> [Task objective]: When a record contains an image, skip the image and retype the rest of that record exactly.

-- Dataset entries follows --

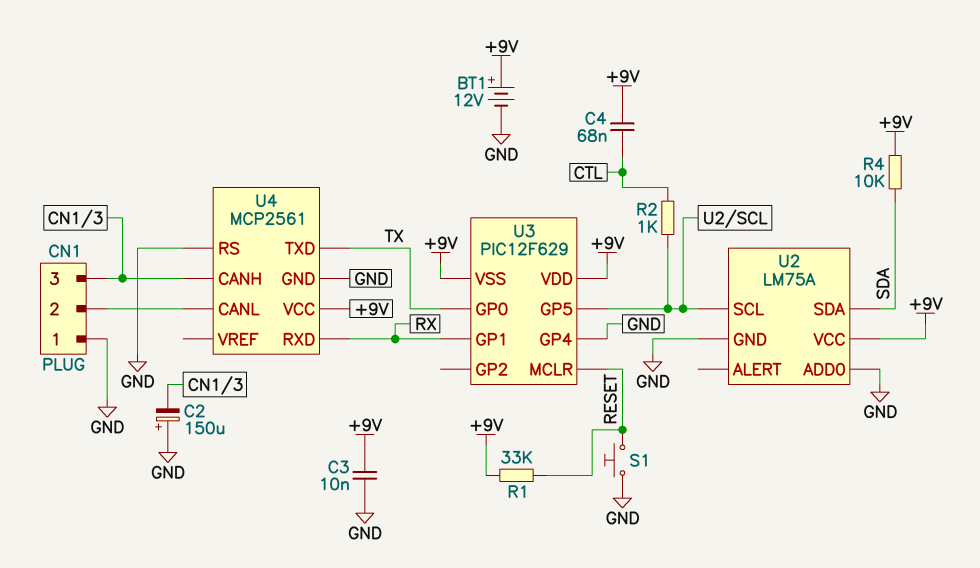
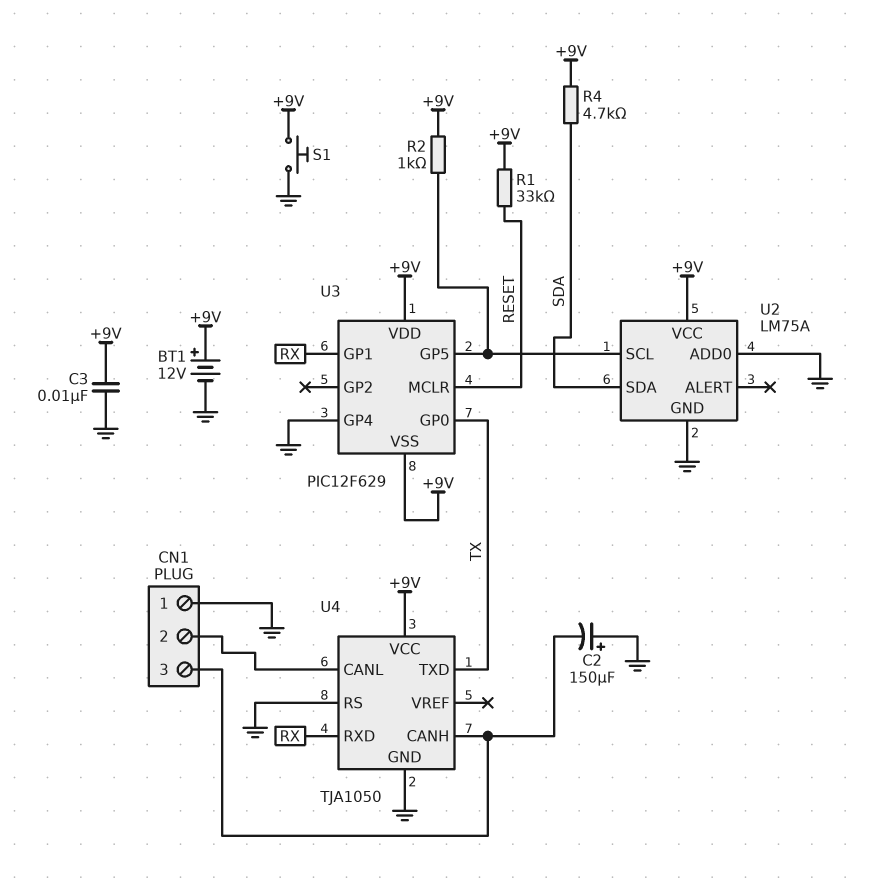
C4: 68nF (+9V, CTL) -> none
R2: 1k (CTL, U2/SCL) -> 1k (+9V, U2/SCL)
R4: 10k (+9V, SDA) -> 4.7k (+9V, SDA)
S1: button (GND, RESET) -> button (+9V, GND)
U4: MCP2561 -> TJA1050

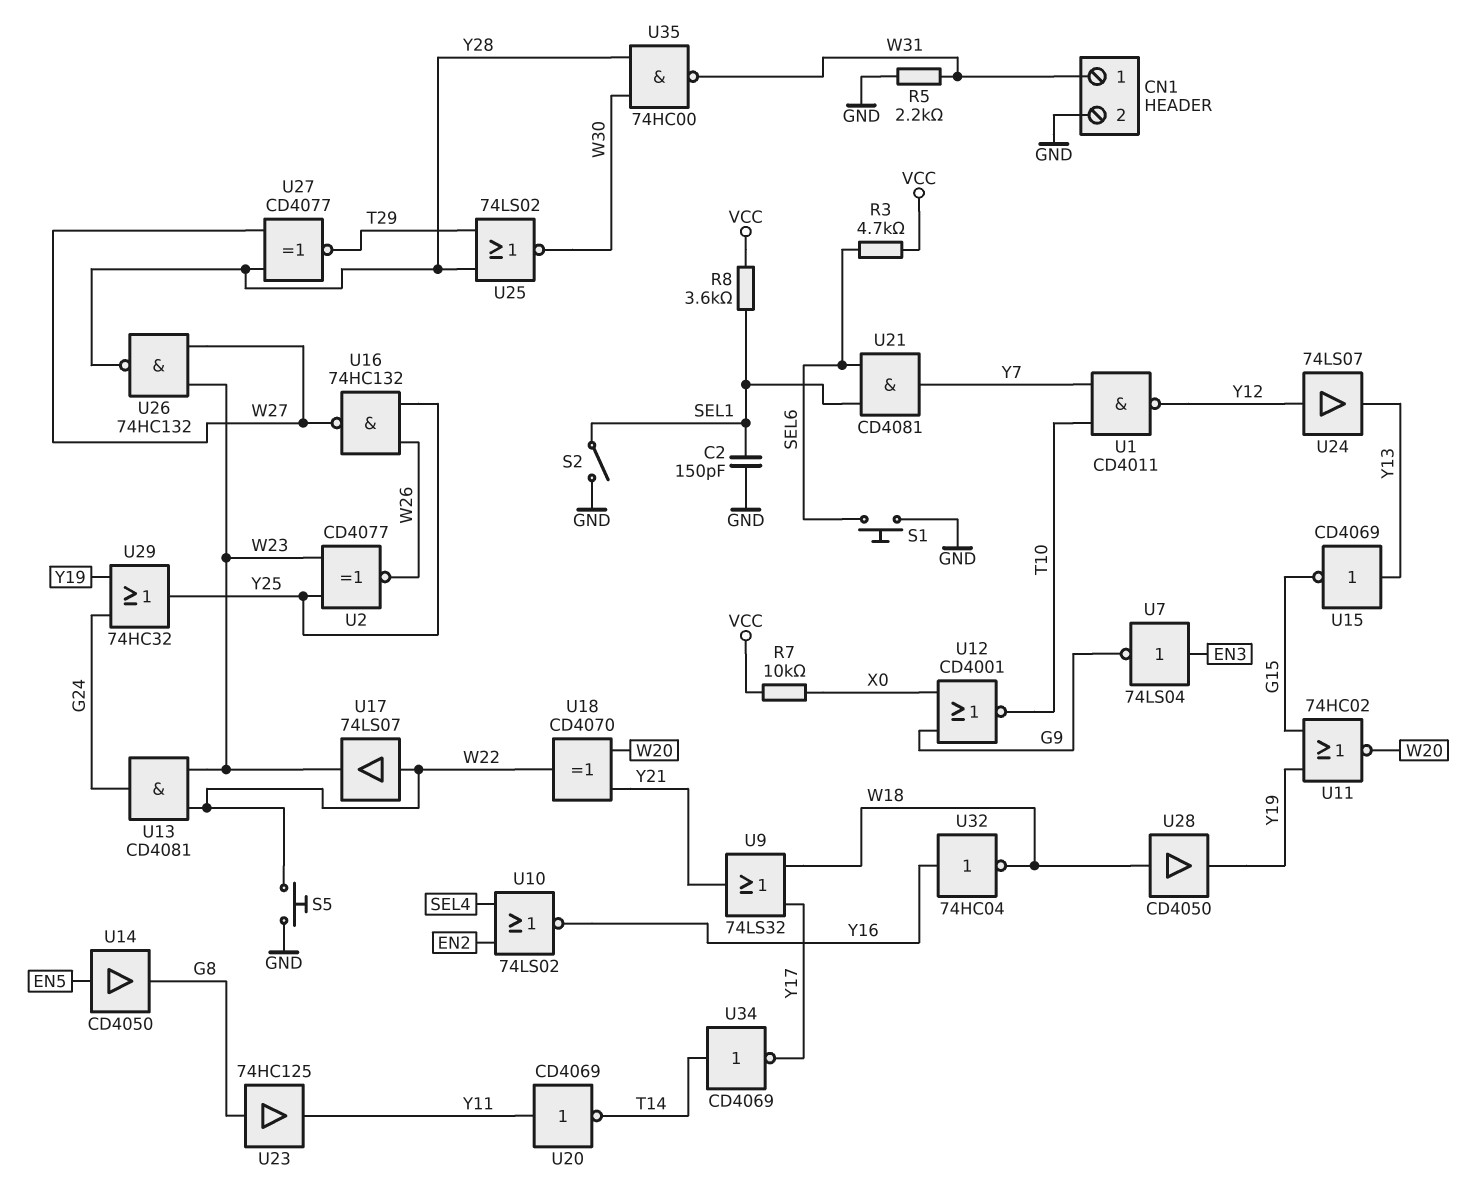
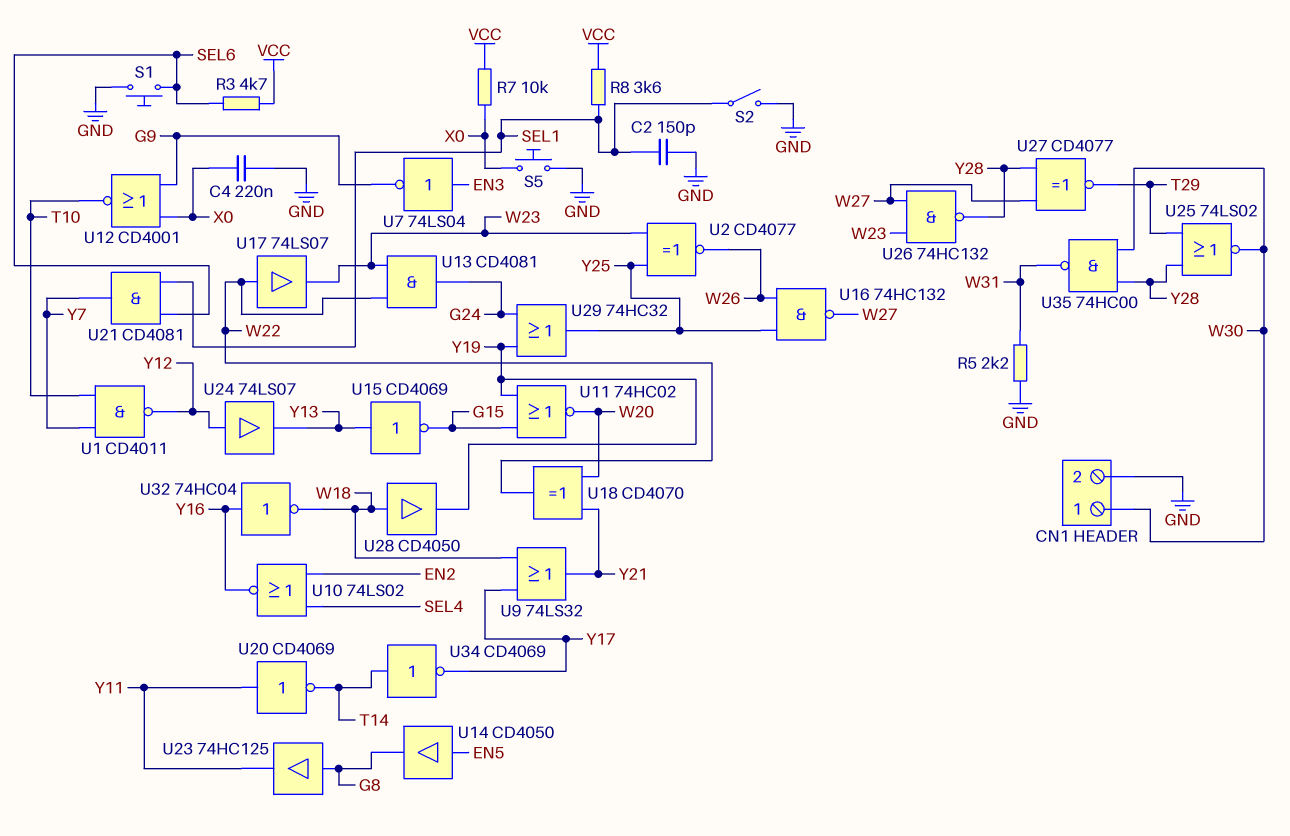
C4: none -> 220nF (GND, X0)
CN1 pin 1: W31 -> W30
S5: button (GND, W22) -> button (GND, X0)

-- Dataset entries concluded --

> [Your response]:
C4: 68nF (+9V, CTL) -> none
R2: 1k (CTL, U2/SCL) -> 1k (+9V, U2/SCL)
R4: 10k (+9V, SDA) -> 4.7k (+9V, SDA)
S1: button (GND, RESET) -> button (+9V, GND)
U4: MCP2561 -> TJA1050

C4: none -> 220nF (GND, X0)
CN1 pin 1: W31 -> W30
S5: button (GND, W22) -> button (GND, X0)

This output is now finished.